■ **WHAT THE TASK ASKS**
Each entry that follows should be retyped in full and exactly.
MATERIAL SHOWN section start
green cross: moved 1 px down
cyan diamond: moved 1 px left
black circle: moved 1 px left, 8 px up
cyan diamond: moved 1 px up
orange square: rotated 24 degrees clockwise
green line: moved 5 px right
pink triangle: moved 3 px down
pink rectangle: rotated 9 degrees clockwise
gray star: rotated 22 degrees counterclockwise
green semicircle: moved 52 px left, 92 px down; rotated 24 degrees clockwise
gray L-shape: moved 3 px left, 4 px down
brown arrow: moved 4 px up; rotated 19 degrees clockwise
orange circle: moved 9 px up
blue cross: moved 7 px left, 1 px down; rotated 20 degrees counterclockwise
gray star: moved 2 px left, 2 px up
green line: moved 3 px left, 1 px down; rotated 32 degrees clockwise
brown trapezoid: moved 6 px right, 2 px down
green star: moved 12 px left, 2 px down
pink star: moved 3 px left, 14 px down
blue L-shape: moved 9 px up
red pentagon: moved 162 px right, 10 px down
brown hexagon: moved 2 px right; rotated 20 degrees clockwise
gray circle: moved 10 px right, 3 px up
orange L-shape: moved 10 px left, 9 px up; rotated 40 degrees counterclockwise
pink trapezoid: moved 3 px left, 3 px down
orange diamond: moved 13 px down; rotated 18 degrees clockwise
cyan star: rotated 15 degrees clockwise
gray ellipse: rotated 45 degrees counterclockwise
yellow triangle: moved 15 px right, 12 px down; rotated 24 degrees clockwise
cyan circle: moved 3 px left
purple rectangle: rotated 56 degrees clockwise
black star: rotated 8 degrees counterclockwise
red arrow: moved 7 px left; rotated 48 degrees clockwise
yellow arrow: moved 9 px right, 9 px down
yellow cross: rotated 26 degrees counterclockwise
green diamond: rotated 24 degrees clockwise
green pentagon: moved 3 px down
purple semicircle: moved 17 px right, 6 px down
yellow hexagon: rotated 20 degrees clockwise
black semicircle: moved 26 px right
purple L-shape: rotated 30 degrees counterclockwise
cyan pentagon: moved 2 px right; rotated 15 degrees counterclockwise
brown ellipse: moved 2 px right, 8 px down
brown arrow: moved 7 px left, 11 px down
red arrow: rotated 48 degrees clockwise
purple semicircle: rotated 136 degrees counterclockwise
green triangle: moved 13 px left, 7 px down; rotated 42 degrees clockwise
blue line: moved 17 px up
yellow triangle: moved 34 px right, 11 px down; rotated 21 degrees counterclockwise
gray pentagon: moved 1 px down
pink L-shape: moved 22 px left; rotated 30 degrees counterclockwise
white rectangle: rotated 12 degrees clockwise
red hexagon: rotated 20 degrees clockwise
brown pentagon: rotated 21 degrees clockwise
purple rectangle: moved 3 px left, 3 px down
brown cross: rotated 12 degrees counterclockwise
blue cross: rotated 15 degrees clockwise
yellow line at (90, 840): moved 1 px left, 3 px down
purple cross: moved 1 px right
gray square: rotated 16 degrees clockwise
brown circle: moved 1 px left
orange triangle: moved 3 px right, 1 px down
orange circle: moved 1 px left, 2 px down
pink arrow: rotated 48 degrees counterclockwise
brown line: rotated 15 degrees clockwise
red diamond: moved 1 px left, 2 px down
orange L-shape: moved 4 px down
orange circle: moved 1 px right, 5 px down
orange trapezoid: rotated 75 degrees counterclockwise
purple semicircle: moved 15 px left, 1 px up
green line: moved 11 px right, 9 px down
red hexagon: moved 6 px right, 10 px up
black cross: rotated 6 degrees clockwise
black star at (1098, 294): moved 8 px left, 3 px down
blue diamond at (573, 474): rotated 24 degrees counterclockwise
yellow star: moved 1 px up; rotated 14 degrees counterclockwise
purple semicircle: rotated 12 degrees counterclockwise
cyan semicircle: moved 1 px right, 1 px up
MATERIAL SHOWN section end
■ **RESULT**
green cross: moved 1 px down
cyan diamond: moved 1 px left
black circle: moved 1 px left, 8 px up
cyan diamond: moved 1 px up
orange square: rotated 24 degrees clockwise
green line: moved 5 px right
pink triangle: moved 3 px down
pink rectangle: rotated 9 degrees clockwise
gray star: rotated 22 degrees counterclockwise
green semicircle: moved 52 px left, 92 px down; rotated 24 degrees clockwise
gray L-shape: moved 3 px left, 4 px down
brown arrow: moved 4 px up; rotated 19 degrees clockwise
orange circle: moved 9 px up
blue cross: moved 7 px left, 1 px down; rotated 20 degrees counterclockwise
gray star: moved 2 px left, 2 px up
green line: moved 3 px left, 1 px down; rotated 32 degrees clockwise
brown trapezoid: moved 6 px right, 2 px down
green star: moved 12 px left, 2 px down
pink star: moved 3 px left, 14 px down
blue L-shape: moved 9 px up
red pentagon: moved 162 px right, 10 px down
brown hexagon: moved 2 px right; rotated 20 degrees clockwise
gray circle: moved 10 px right, 3 px up
orange L-shape: moved 10 px left, 9 px up; rotated 40 degrees counterclockwise
pink trapezoid: moved 3 px left, 3 px down
orange diamond: moved 13 px down; rotated 18 degrees clockwise
cyan star: rotated 15 degrees clockwise
gray ellipse: rotated 45 degrees counterclockwise
yellow triangle: moved 15 px right, 12 px down; rotated 24 degrees clockwise
cyan circle: moved 3 px left
purple rectangle: rotated 56 degrees clockwise
black star: rotated 8 degrees counterclockwise
red arrow: moved 7 px left; rotated 48 degrees clockwise
yellow arrow: moved 9 px right, 9 px down
yellow cross: rotated 26 degrees counterclockwise
green diamond: rotated 24 degrees clockwise
green pentagon: moved 3 px down
purple semicircle: moved 17 px right, 6 px down
yellow hexagon: rotated 20 degrees clockwise
black semicircle: moved 26 px right
purple L-shape: rotated 30 degrees counterclockwise
cyan pentagon: moved 2 px right; rotated 15 degrees counterclockwise
brown ellipse: moved 2 px right, 8 px down
brown arrow: moved 7 px left, 11 px down
red arrow: rotated 48 degrees clockwise
purple semicircle: rotated 136 degrees counterclockwise
green triangle: moved 13 px left, 7 px down; rotated 42 degrees clockwise
blue line: moved 17 px up
yellow triangle: moved 34 px right, 11 px down; rotated 21 degrees counterclockwise
gray pentagon: moved 1 px down
pink L-shape: moved 22 px left; rotated 30 degrees counterclockwise
white rectangle: rotated 12 degrees clockwise
red hexagon: rotated 20 degrees clockwise
brown pentagon: rotated 21 degrees clockwise
purple rectangle: moved 3 px left, 3 px down
brown cross: rotated 12 degrees counterclockwise
blue cross: rotated 15 degrees clockwise
yellow line at (90, 840): moved 1 px left, 3 px down
purple cross: moved 1 px right
gray square: rotated 16 degrees clockwise
brown circle: moved 1 px left
orange triangle: moved 3 px right, 1 px down
orange circle: moved 1 px left, 2 px down
pink arrow: rotated 48 degrees counterclockwise
brown line: rotated 15 degrees clockwise
red diamond: moved 1 px left, 2 px down
orange L-shape: moved 4 px down
orange circle: moved 1 px right, 5 px down
orange trapezoid: rotated 75 degrees counterclockwise
purple semicircle: moved 15 px left, 1 px up
green line: moved 11 px right, 9 px down
red hexagon: moved 6 px right, 10 px up
black cross: rotated 6 degrees clockwise
black star at (1098, 294): moved 8 px left, 3 px down
blue diamond at (573, 474): rotated 24 degrees counterclockwise
yellow star: moved 1 px up; rotated 14 degrees counterclockwise
purple semicircle: rotated 12 degrees counterclockwise
cyan semicircle: moved 1 px right, 1 px up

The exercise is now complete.